WHAT YOU WILL DO ::
From the first line to the last, restate the records word for word, skipping the pictures.

(Recorded data)

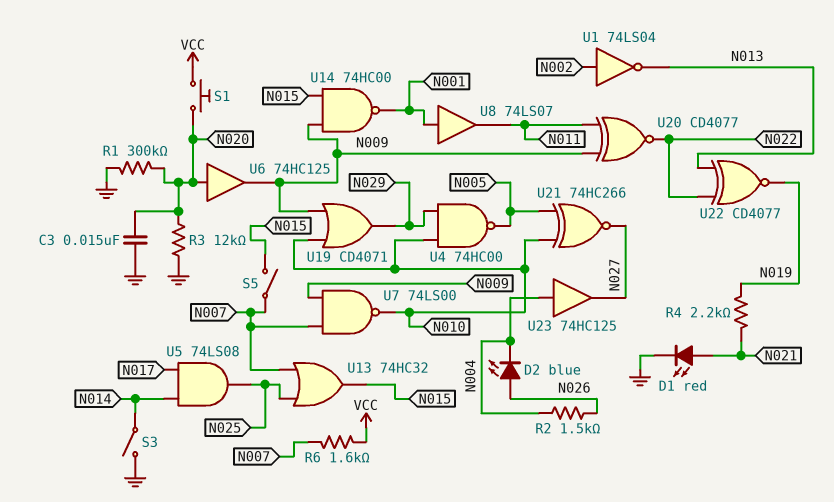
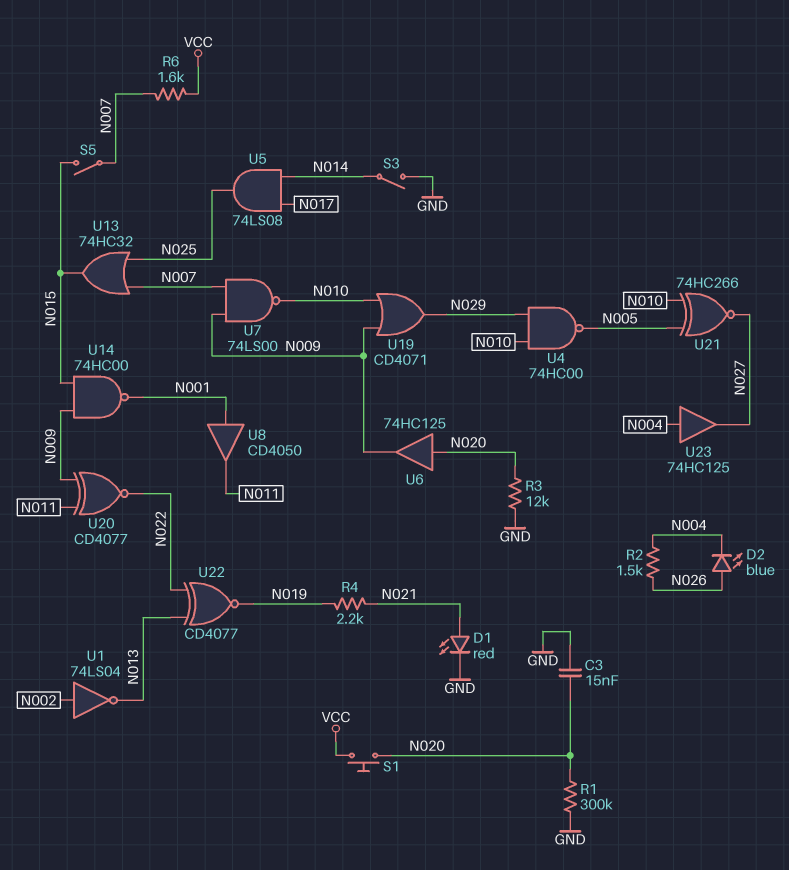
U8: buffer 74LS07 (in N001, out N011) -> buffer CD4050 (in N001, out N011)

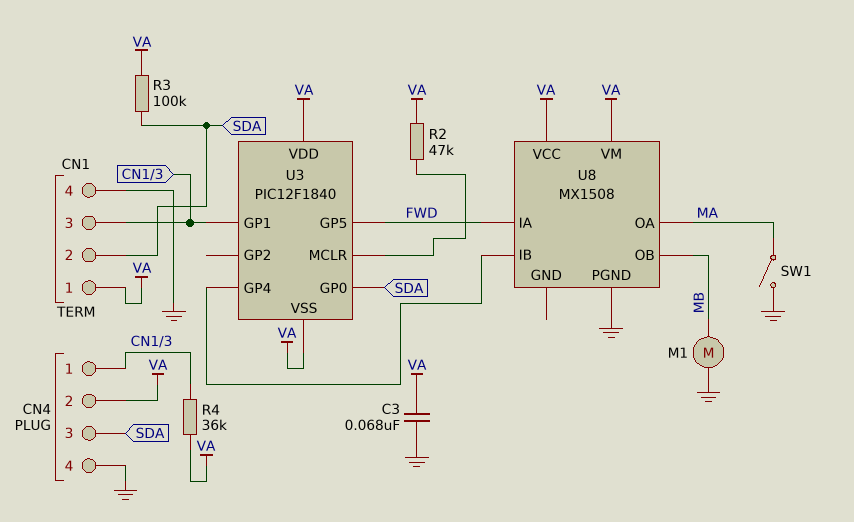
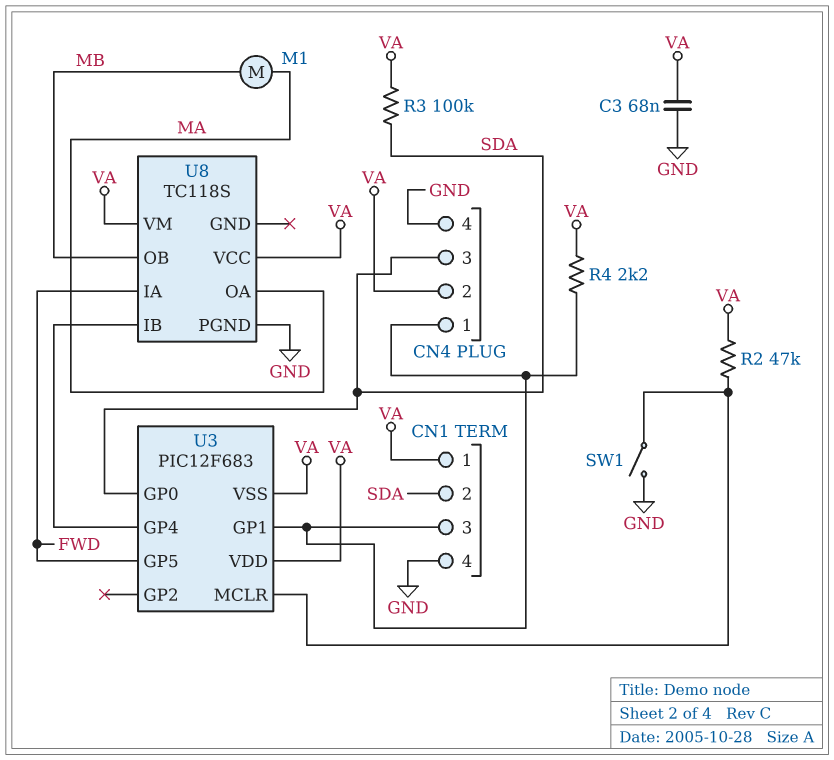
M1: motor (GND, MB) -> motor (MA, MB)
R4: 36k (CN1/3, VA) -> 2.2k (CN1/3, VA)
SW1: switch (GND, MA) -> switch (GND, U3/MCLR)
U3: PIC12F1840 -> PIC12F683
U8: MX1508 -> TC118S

COMPLETED EXERCISE ::
U8: buffer 74LS07 (in N001, out N011) -> buffer CD4050 (in N001, out N011)

M1: motor (GND, MB) -> motor (MA, MB)
R4: 36k (CN1/3, VA) -> 2.2k (CN1/3, VA)
SW1: switch (GND, MA) -> switch (GND, U3/MCLR)
U3: PIC12F1840 -> PIC12F683
U8: MX1508 -> TC118S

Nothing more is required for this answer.